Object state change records

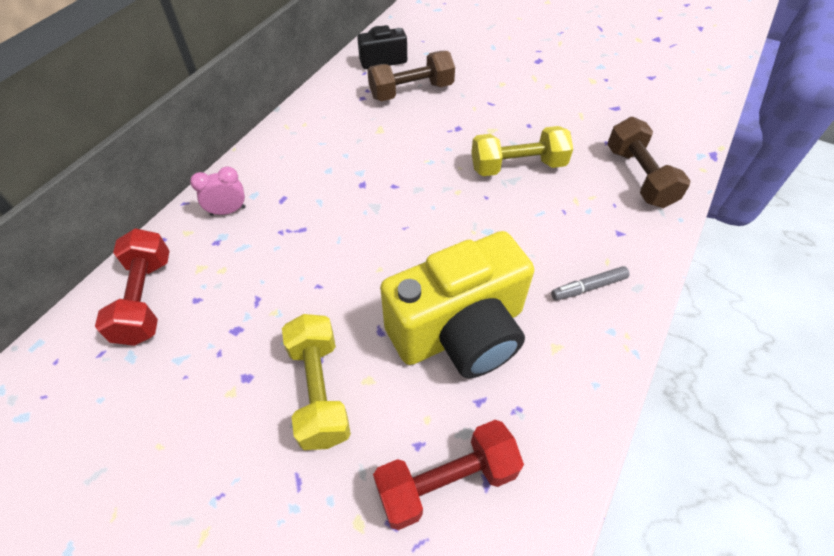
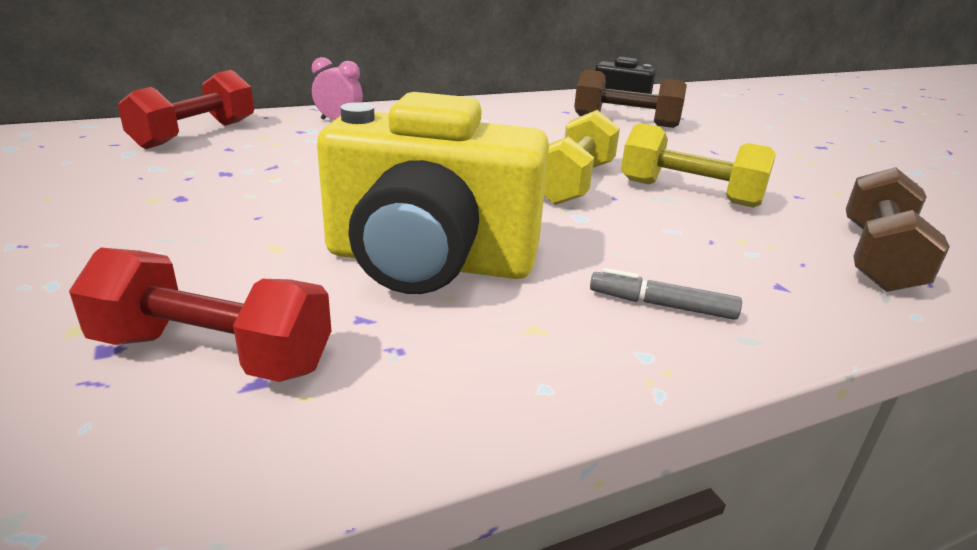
camera: 35 degrees right, 25 degrees down
(319, 390) = (220, 231): yellow dumbbell -> yellow dumbbell (573, 183)

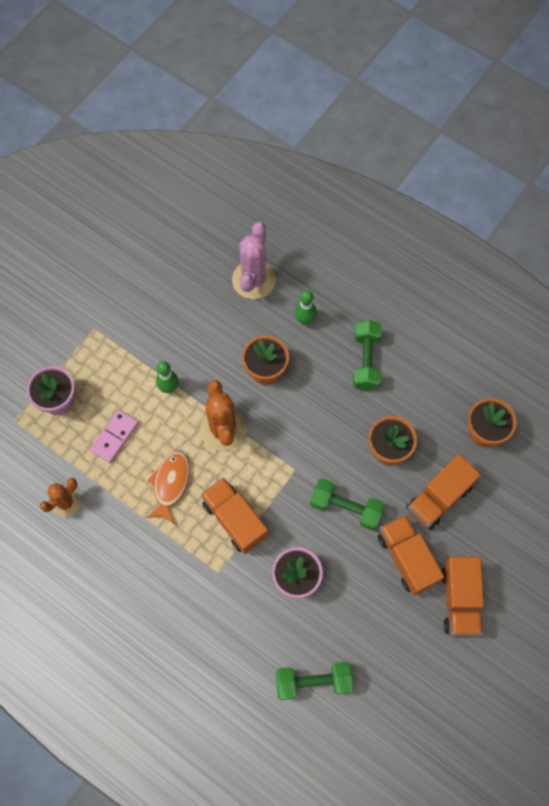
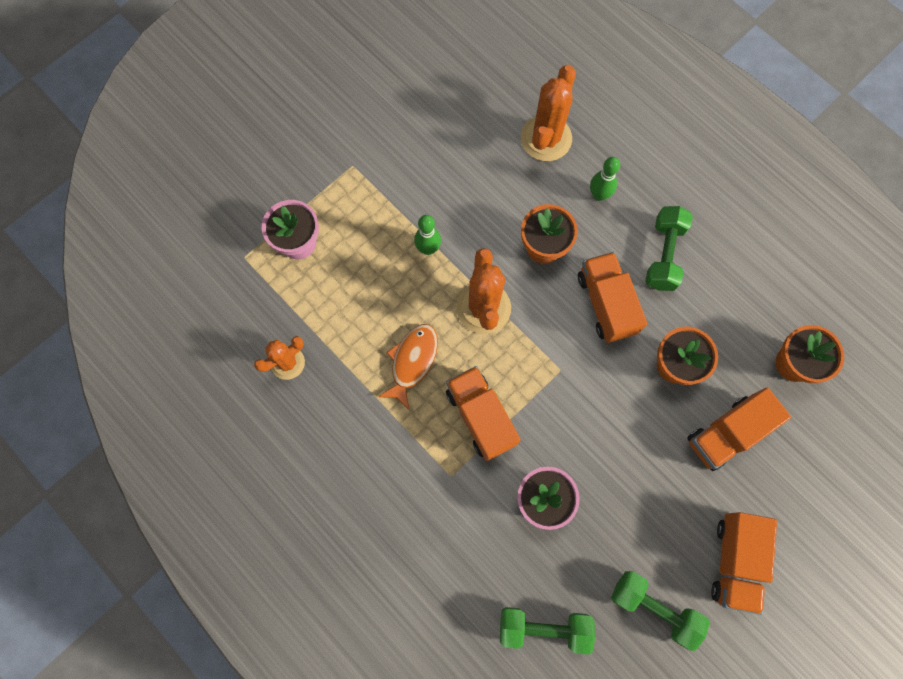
camera: 10 degrees right, 5 degrees up
(115, 437) = (356, 295): pink domino -> none
(253, 280) = (546, 138): pink cactus -> orange cactus
(346, 508) = (614, 425): green dumbbell -> green dumbbell (654, 608)
(407, 558) = (678, 499): orange truck -> orange truck (606, 304)

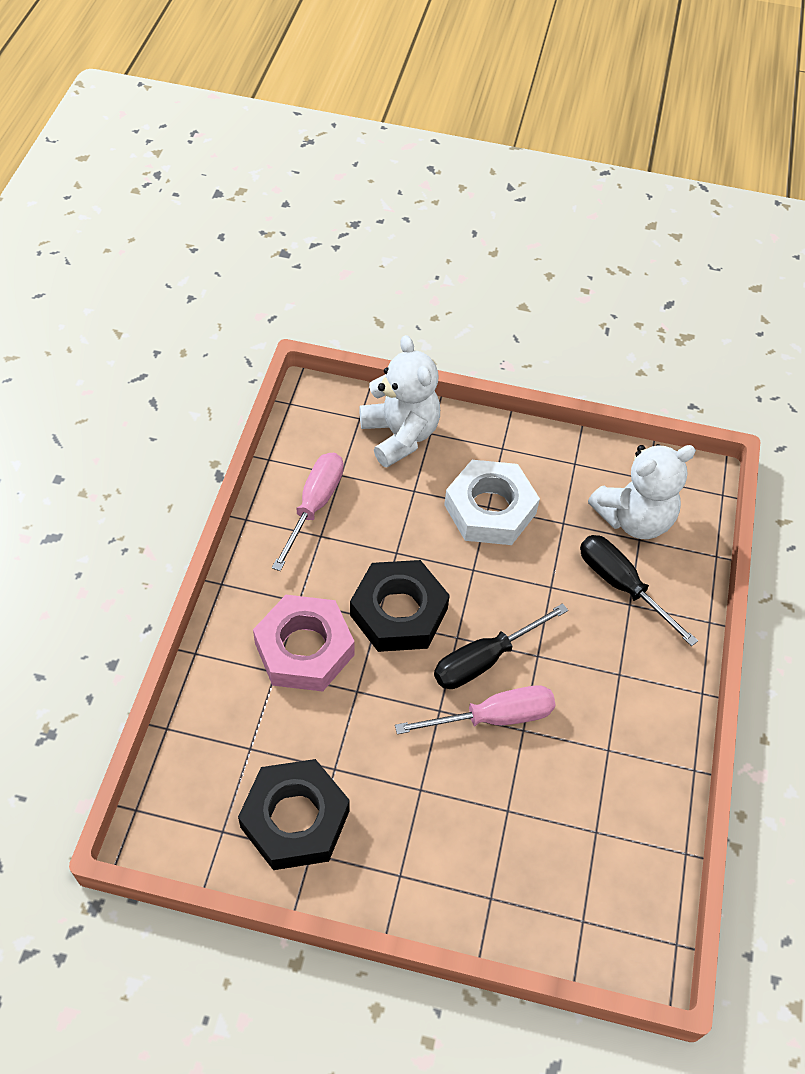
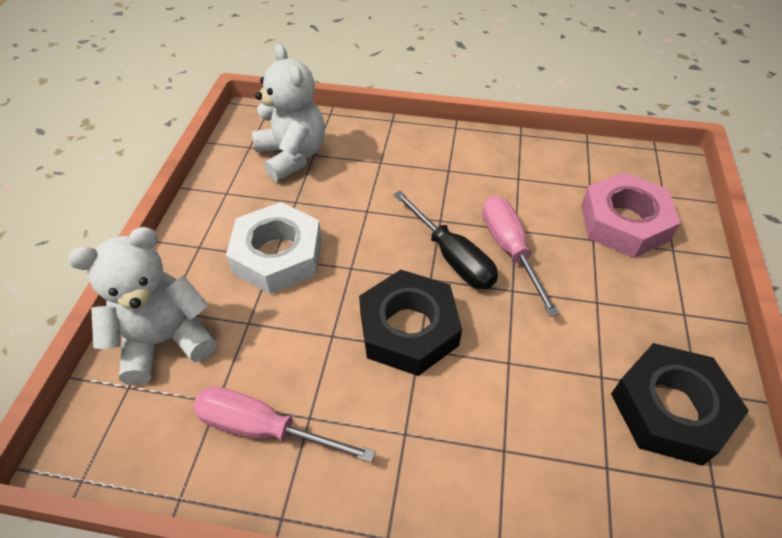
camera: 90 degrees left, 5 degrees down
(304, 649) = (469, 420): pink nut -> pink nut (624, 222)
(621, 586) = (363, 166): black screwdriver -> none

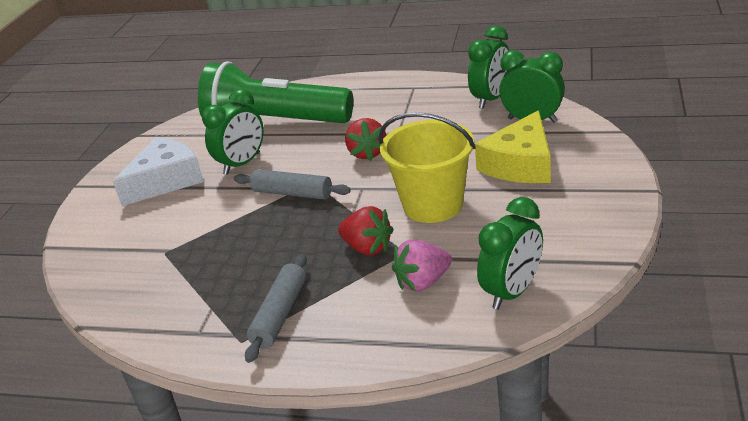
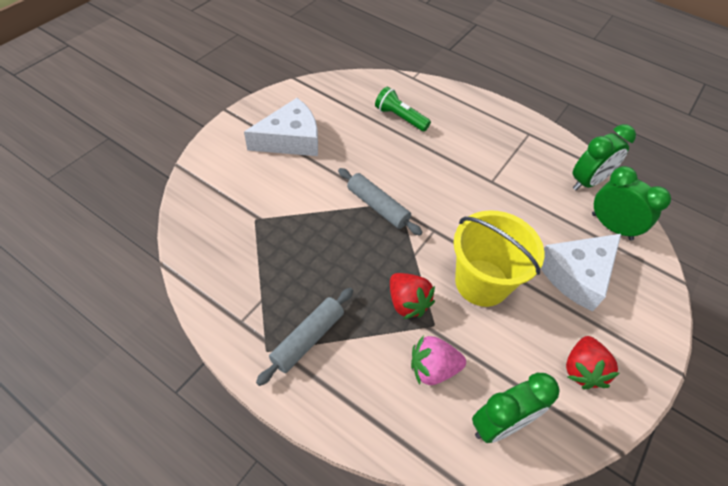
camera: 15 degrees right, 20 degrees up
(242, 164) = (354, 151): green clock -> none
(275, 123) = (400, 118): green flashlight -> green flashlight, size x0.44
(367, 153) = (456, 192): red strawberry -> red strawberry (582, 370)
(520, 164) = (577, 275): yellow cheese -> white cheese

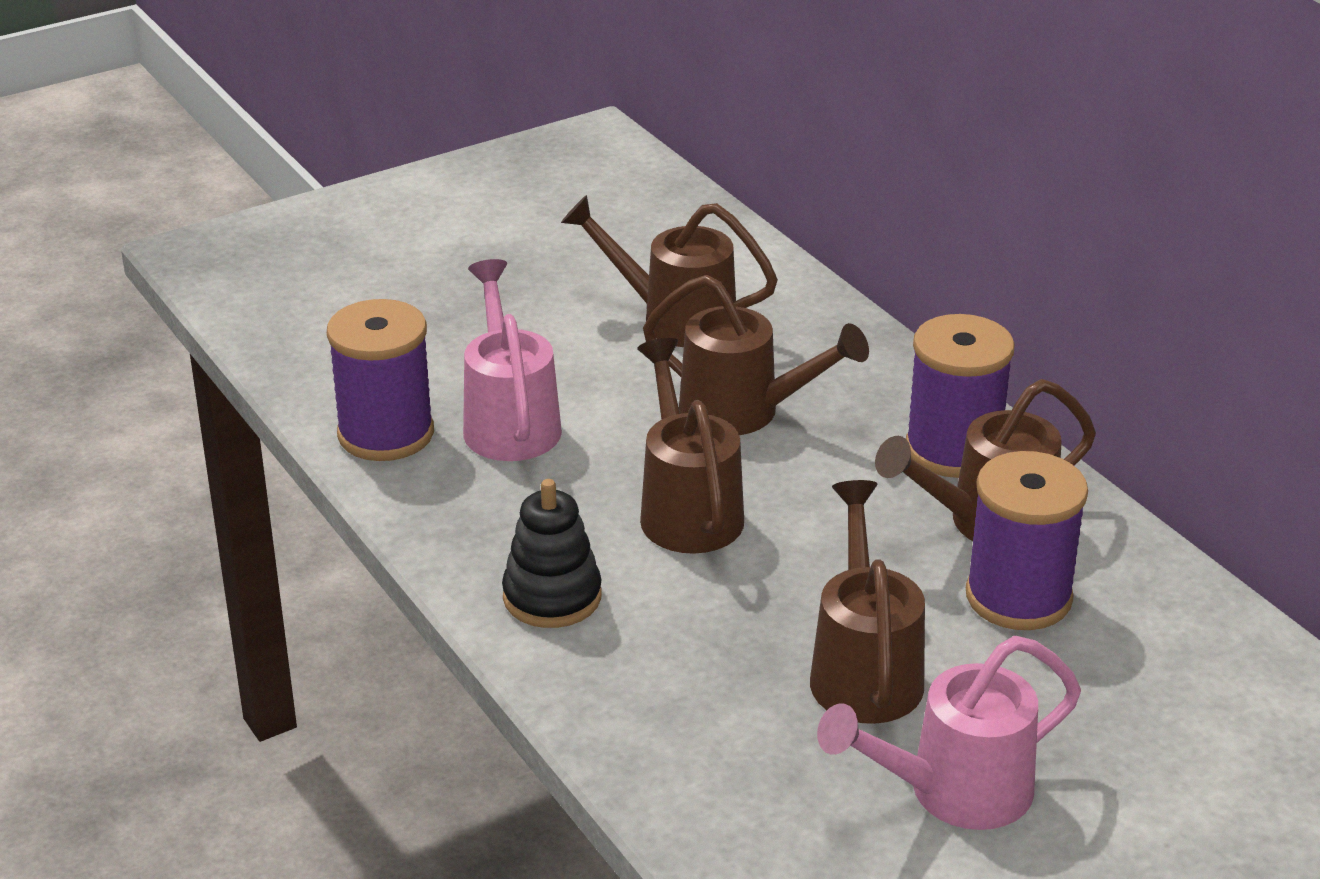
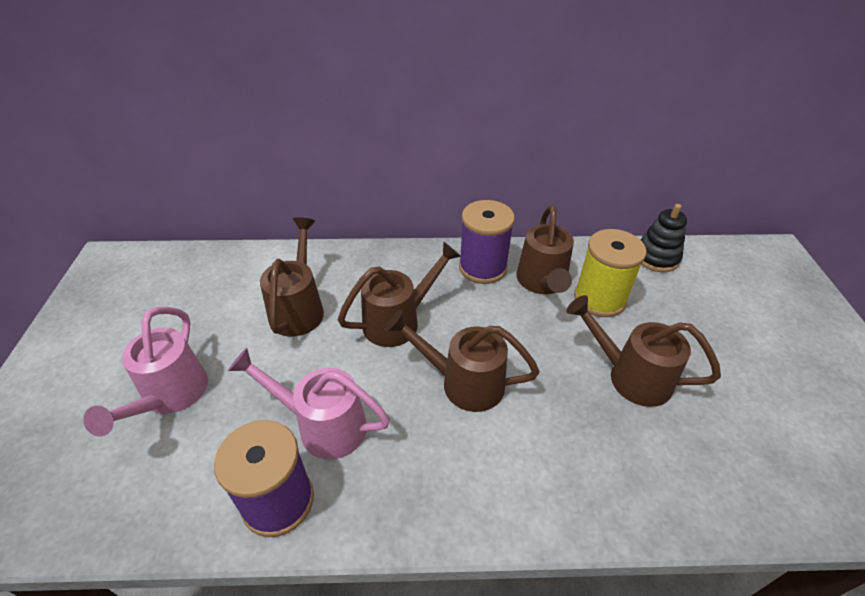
camera: 60 degrees left, 10 degrees up
(552, 597) = (504, 485): black stacking toy -> black stacking toy (656, 258)
(675, 319) = (298, 308): brown watering can -> brown watering can turned 135 degrees clockwise
(954, 792) = (733, 388): pink watering can -> pink watering can (170, 396)
(1018, 597) = (599, 299): purple spool -> yellow spool

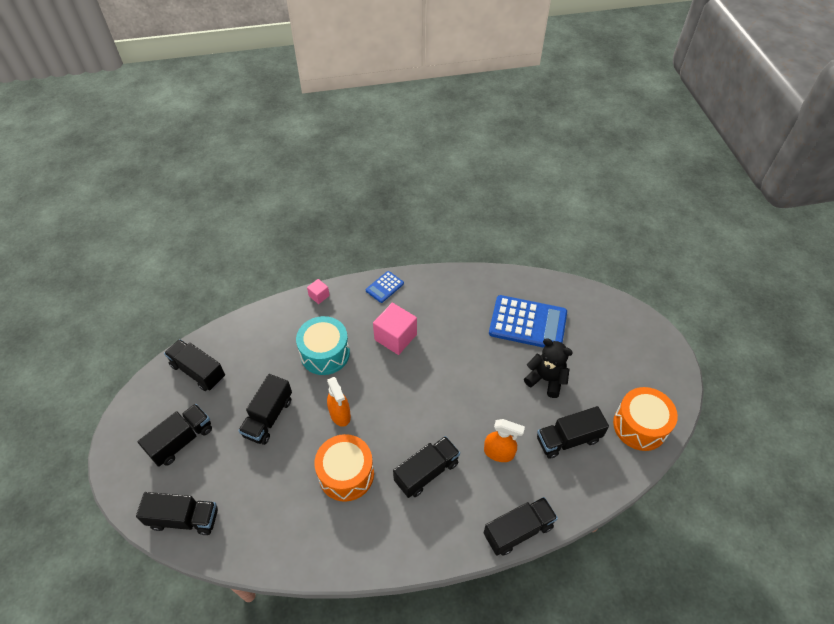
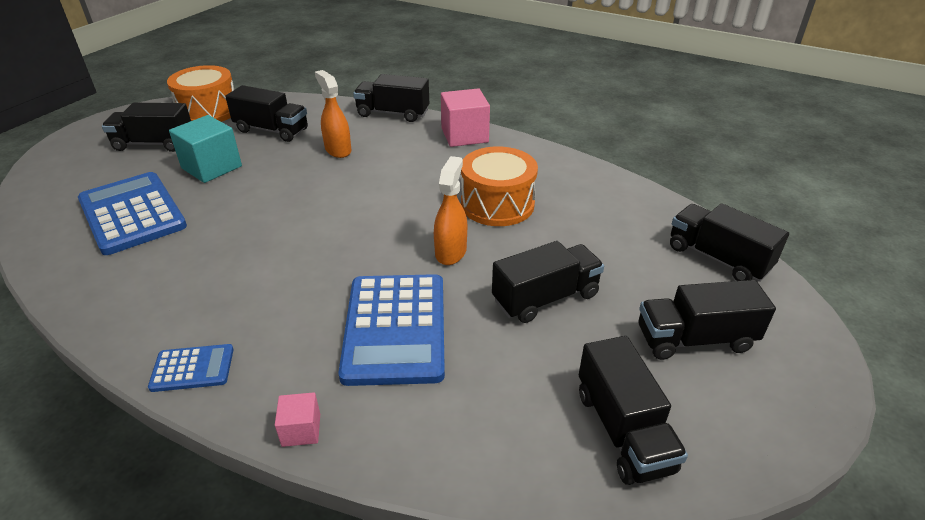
camera: 140 degrees left, 15 degrees down
(325, 353) = (395, 328): turquoise drum -> blue calculator
(395, 337) = (282, 290): pink cube -> pink cube (464, 135)
(426, 472) = (417, 169): black truck -> black truck (154, 144)
(546, 379) = (212, 167): black teddy bear -> turquoise cube

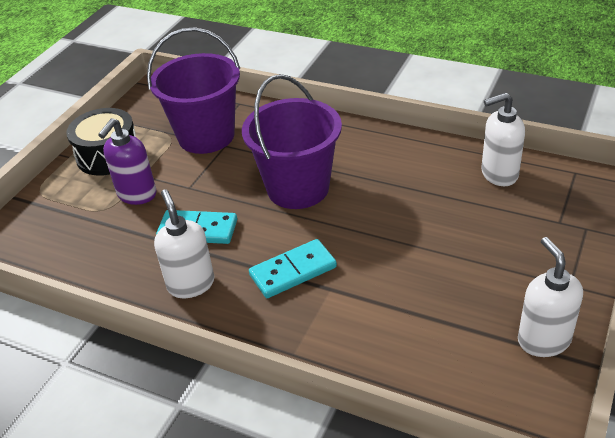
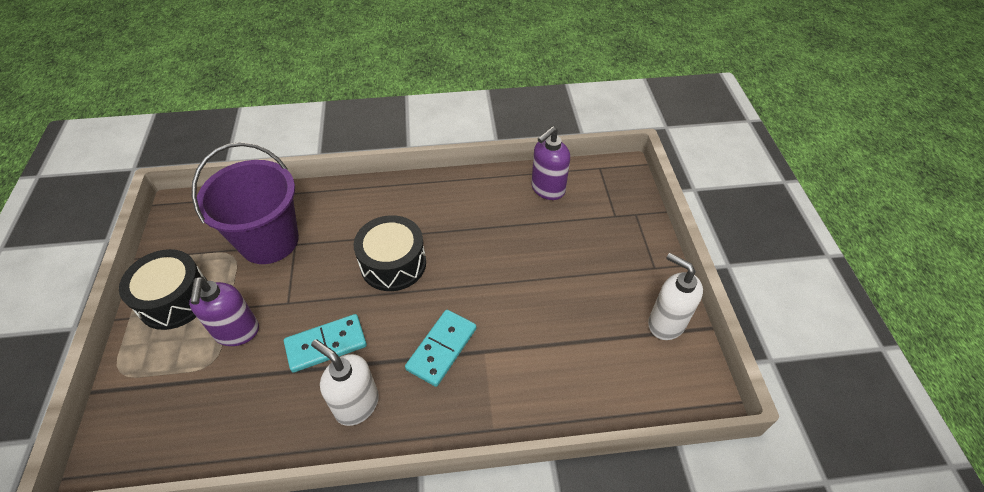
camera: 35 degrees left, 10 degrees up
(298, 188) = (393, 263): purple bucket -> black drum
(498, 174) = (547, 189): white soap dispenser -> purple soap dispenser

- Task requirements -
Exclude the pictures, and output exactly the lines from the one with "(1018, 597) = (599, 299): purple" through the last line of the records, both included.

- Problem solution -
(1018, 597) = (599, 299): purple spool -> yellow spool

camera: 140 degrees left, 15 degrees down
(325, 353) = (395, 328): turquoise drum -> blue calculator
(395, 337) = (282, 290): pink cube -> pink cube (464, 135)
(426, 472) = (417, 169): black truck -> black truck (154, 144)
(546, 379) = (212, 167): black teddy bear -> turquoise cube

camera: 35 degrees left, 10 degrees up
(298, 188) = (393, 263): purple bucket -> black drum
(498, 174) = (547, 189): white soap dispenser -> purple soap dispenser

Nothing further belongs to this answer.